→ **Activity**
What you write should be the line containing "green cross: (63, 49) -> (28, 45), moved" followed by every line after it to the end of the listing, exactly as given, and nothing more.
○ ○ ○ ○
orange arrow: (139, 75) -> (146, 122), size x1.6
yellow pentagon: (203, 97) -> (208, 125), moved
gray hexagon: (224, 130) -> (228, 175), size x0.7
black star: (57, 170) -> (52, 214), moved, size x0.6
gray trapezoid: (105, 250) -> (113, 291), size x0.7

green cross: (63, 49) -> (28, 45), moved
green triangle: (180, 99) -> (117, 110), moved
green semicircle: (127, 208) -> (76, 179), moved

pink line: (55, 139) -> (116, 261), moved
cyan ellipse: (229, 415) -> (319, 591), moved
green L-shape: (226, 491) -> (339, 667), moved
○ ○ ○ ○
→ **Answer space**
green cross: (63, 49) -> (28, 45), moved
green triangle: (180, 99) -> (117, 110), moved
green semicircle: (127, 208) -> (76, 179), moved

pink line: (55, 139) -> (116, 261), moved
cyan ellipse: (229, 415) -> (319, 591), moved
green L-shape: (226, 491) -> (339, 667), moved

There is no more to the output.